- _TASK REQUIREMENTS_
Retype, word for word, each line between the lines holding "purple calculator [108,338,179,379]" and "red bucket [769,117,816,179] -> none", inclusive, and leave the rest of the data alone.

---+---

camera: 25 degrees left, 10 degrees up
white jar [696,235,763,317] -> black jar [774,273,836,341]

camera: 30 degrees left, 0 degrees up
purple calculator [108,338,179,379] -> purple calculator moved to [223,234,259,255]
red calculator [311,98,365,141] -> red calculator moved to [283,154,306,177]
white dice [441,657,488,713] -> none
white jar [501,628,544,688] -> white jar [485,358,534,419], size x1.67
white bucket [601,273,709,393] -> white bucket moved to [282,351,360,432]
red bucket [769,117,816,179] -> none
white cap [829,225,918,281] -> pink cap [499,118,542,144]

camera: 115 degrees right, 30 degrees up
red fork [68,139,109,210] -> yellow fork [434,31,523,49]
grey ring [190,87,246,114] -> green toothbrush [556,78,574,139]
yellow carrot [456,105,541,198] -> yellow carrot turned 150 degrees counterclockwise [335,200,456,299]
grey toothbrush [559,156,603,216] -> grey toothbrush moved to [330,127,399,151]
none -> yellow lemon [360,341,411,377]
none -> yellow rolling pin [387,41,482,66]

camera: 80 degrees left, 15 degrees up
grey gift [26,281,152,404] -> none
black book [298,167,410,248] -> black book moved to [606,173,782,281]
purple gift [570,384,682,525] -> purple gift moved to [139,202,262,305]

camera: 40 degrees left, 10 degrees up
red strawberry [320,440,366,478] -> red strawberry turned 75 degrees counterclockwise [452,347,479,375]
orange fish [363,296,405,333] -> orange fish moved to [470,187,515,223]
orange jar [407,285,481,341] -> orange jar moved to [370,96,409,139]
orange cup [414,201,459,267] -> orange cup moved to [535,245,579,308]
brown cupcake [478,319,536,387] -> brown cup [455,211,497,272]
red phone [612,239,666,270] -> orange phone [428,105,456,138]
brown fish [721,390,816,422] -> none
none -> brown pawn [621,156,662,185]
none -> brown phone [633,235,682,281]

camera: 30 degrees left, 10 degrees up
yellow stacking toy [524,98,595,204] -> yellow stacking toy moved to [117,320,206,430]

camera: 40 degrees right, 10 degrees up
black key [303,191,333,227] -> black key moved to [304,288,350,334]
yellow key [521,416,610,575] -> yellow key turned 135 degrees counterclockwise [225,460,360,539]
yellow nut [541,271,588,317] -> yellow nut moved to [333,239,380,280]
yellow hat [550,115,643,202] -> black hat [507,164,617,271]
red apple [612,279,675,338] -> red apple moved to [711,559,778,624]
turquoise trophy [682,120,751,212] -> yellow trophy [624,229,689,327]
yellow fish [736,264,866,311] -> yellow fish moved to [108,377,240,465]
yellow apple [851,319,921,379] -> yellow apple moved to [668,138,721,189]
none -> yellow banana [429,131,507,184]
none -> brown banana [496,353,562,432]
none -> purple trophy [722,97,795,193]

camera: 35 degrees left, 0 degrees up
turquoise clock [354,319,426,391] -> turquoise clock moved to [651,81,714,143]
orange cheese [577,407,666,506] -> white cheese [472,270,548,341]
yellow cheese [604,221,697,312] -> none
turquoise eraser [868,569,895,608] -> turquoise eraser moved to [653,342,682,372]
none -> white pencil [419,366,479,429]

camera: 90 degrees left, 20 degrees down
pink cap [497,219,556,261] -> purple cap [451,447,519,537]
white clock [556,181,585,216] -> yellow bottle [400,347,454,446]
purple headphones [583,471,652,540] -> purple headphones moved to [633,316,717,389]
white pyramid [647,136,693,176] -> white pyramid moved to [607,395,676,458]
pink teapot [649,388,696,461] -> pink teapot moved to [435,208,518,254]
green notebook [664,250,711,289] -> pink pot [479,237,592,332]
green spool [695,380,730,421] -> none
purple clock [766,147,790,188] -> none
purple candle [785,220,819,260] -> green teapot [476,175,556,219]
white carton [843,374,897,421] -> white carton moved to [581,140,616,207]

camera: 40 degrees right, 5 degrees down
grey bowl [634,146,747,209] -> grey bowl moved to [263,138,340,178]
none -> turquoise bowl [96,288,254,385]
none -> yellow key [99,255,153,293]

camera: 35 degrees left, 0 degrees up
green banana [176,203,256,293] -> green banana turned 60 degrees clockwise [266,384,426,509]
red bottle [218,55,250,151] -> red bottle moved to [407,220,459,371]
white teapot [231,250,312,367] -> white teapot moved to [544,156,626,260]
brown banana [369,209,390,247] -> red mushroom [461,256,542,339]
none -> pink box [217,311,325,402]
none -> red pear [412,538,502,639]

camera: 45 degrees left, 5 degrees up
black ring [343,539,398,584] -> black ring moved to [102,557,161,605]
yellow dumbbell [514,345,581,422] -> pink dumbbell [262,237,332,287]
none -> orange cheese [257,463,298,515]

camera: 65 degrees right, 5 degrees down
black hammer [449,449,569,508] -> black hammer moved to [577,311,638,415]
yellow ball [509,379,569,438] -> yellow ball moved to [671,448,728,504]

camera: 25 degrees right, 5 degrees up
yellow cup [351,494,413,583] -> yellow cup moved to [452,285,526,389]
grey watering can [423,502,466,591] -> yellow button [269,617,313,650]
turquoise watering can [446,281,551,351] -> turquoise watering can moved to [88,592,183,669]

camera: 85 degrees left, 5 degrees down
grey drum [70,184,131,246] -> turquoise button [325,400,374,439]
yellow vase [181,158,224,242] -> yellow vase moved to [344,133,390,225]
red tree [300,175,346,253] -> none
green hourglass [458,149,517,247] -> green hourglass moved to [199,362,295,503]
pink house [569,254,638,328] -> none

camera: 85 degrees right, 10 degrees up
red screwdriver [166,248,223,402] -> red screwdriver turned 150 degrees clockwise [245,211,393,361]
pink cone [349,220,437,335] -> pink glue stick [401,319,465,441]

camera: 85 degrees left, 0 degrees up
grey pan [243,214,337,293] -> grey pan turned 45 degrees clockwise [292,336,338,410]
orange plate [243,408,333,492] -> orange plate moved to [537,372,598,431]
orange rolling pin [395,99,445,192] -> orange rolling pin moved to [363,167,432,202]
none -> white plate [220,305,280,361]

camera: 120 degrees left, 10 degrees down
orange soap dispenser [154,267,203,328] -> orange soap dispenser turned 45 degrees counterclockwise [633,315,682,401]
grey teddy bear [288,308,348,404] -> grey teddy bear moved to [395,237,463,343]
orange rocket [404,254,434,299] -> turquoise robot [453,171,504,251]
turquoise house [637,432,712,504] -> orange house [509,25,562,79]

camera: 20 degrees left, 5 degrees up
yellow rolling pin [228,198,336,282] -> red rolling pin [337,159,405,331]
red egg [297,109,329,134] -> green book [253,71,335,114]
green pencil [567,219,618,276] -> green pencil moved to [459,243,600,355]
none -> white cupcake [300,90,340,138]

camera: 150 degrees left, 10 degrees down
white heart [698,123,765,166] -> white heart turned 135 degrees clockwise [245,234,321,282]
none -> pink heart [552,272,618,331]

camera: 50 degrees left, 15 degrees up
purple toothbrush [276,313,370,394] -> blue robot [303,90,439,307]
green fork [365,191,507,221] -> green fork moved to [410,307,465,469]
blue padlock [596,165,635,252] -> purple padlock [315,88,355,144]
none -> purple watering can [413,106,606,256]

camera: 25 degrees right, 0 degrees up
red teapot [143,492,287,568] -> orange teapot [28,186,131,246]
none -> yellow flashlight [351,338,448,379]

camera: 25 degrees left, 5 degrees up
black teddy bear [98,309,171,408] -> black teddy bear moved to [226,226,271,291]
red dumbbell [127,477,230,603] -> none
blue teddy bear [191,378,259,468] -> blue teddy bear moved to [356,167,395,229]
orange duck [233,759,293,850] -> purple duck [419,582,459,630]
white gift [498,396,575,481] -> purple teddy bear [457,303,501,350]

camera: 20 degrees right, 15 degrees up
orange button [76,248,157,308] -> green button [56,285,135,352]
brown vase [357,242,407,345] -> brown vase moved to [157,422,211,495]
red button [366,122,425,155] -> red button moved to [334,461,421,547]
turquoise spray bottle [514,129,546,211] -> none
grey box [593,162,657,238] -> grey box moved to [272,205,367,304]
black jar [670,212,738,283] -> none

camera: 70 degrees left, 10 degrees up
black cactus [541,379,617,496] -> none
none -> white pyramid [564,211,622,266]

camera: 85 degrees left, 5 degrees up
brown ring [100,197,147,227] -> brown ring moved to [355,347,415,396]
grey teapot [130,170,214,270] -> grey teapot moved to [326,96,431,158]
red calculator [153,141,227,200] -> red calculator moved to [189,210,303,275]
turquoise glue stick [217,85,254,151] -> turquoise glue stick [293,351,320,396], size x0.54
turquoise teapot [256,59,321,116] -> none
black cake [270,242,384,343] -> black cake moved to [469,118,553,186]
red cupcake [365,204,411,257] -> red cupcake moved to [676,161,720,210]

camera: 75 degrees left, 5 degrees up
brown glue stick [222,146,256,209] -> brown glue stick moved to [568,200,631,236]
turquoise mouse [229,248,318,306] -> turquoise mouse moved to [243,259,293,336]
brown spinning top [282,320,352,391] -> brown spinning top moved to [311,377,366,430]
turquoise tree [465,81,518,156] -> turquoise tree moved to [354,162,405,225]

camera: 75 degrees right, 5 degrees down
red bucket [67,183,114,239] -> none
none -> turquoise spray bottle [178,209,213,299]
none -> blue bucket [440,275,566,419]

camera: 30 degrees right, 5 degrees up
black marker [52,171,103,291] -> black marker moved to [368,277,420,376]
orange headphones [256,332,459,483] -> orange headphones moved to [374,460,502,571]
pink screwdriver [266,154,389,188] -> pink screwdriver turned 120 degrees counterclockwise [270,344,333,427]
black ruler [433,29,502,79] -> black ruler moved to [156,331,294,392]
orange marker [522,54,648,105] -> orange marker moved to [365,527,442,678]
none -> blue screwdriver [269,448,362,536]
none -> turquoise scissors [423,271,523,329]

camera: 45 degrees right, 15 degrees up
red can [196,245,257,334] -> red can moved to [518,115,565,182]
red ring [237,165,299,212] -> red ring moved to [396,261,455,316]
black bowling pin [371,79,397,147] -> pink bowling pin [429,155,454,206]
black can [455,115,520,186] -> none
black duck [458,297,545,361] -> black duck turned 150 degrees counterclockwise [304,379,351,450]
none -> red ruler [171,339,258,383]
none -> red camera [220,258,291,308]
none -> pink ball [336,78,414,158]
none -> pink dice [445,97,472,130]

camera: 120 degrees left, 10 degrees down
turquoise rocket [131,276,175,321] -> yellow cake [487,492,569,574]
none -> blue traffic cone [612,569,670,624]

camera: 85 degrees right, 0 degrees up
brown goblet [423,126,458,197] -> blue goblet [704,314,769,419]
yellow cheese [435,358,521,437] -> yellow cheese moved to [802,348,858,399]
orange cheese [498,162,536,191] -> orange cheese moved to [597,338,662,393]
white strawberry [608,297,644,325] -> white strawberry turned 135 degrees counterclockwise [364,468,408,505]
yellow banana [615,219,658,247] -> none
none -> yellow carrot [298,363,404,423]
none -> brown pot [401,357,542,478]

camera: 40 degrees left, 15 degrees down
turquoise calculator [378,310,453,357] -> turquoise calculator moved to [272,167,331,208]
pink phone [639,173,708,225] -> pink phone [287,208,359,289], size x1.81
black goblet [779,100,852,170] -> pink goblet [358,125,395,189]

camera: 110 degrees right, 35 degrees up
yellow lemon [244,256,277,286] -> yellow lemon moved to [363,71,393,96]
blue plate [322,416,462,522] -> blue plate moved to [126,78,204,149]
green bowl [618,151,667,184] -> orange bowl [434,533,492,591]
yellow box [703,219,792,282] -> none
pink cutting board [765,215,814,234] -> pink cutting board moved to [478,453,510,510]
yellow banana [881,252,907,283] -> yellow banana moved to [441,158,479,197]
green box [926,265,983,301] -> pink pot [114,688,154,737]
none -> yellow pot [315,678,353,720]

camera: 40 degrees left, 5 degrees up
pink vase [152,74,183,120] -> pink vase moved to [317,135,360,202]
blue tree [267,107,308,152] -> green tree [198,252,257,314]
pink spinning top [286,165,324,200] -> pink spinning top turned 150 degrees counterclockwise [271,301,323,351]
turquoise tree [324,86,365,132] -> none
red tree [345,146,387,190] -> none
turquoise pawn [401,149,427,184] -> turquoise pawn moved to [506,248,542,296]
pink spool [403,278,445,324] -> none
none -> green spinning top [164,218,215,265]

---+---

- _RESULT_
purple calculator [108,338,179,379] -> purple calculator moved to [223,234,259,255]
red calculator [311,98,365,141] -> red calculator moved to [283,154,306,177]
white dice [441,657,488,713] -> none
white jar [501,628,544,688] -> white jar [485,358,534,419], size x1.67
white bucket [601,273,709,393] -> white bucket moved to [282,351,360,432]
red bucket [769,117,816,179] -> none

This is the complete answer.